● EXERCISE TASK:
In the rows below, reproduce every line starting at the one that contains "brown cross: rotated 15 degrees clockwise" and ending at the one that contains "orange star: moved 7 px left, 5 px down", including both. Omit the pictures.

● GIVEN RECORDS:
•••••

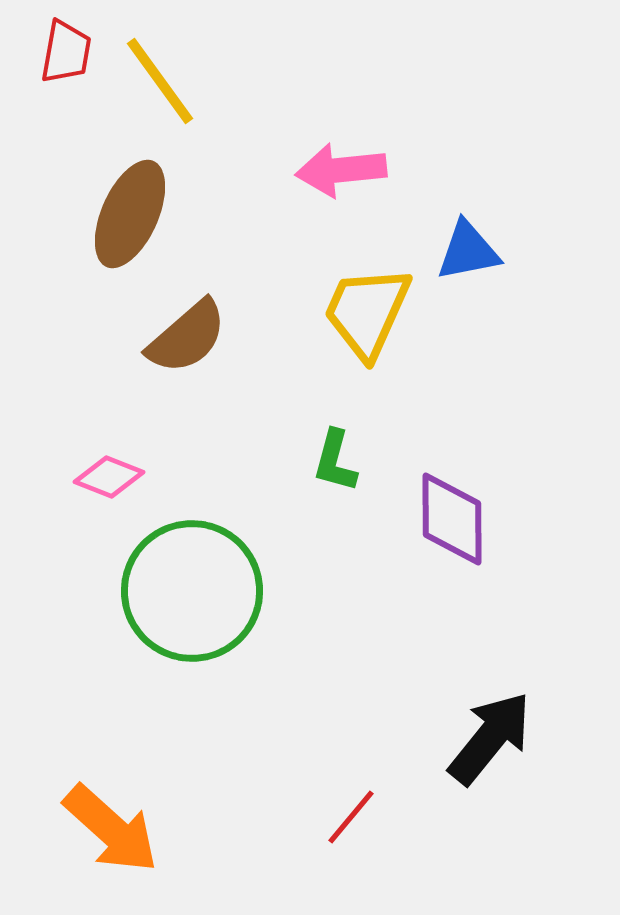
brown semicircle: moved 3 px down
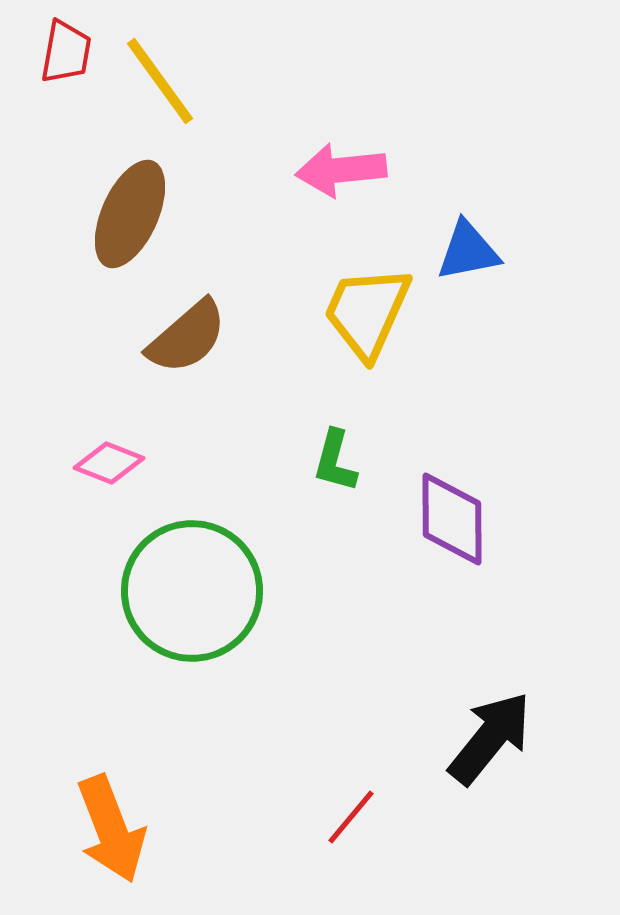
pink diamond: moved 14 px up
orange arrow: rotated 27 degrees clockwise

•••••

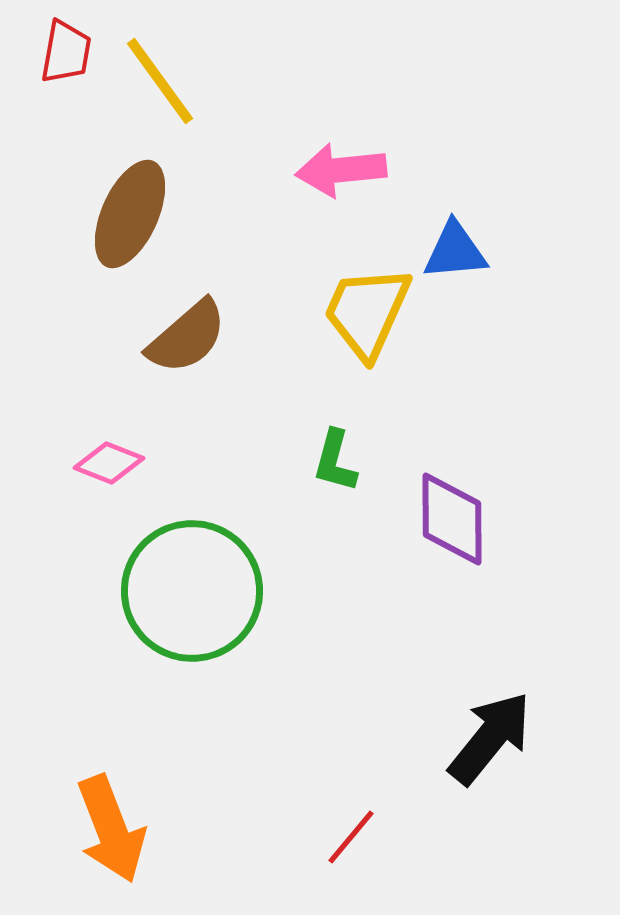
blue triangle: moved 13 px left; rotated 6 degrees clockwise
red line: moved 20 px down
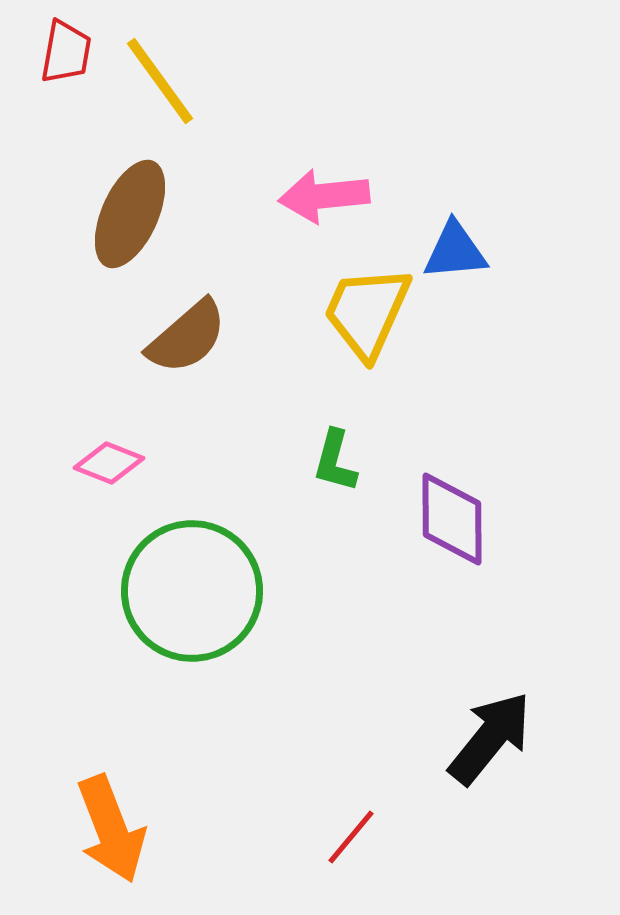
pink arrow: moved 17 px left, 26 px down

•••••

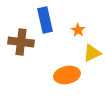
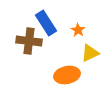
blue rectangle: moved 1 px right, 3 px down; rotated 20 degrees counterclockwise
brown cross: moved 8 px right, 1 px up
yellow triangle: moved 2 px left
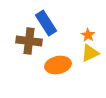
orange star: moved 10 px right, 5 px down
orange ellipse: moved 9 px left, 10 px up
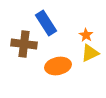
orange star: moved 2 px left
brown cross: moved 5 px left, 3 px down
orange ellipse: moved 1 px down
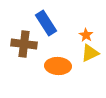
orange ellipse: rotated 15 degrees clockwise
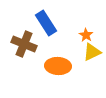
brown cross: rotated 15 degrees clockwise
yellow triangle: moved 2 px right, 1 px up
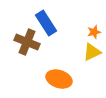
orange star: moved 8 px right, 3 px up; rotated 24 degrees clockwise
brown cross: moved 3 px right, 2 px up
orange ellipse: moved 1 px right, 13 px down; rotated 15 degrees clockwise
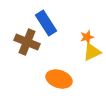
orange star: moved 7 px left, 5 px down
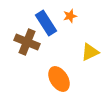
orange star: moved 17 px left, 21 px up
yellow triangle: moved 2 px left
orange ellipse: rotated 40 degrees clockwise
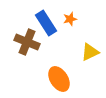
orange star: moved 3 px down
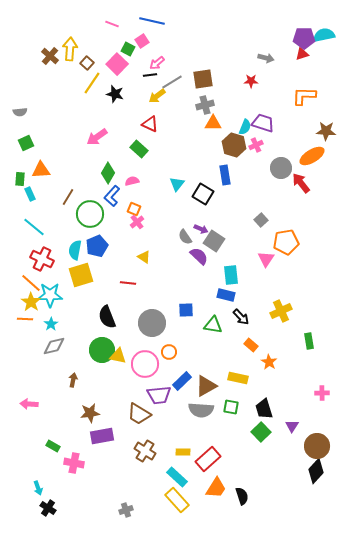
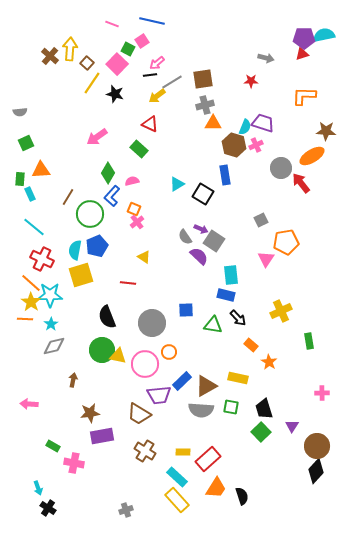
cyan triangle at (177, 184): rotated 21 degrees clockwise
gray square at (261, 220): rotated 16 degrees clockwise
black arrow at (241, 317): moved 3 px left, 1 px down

•••••

● ANSWER IN FULL:
brown cross: rotated 15 degrees clockwise
yellow triangle: moved 2 px right, 1 px up
orange star: moved 8 px right, 3 px up; rotated 24 degrees clockwise
brown cross: moved 3 px right, 2 px up
orange ellipse: moved 1 px right, 13 px down; rotated 15 degrees clockwise
orange star: moved 7 px left, 5 px down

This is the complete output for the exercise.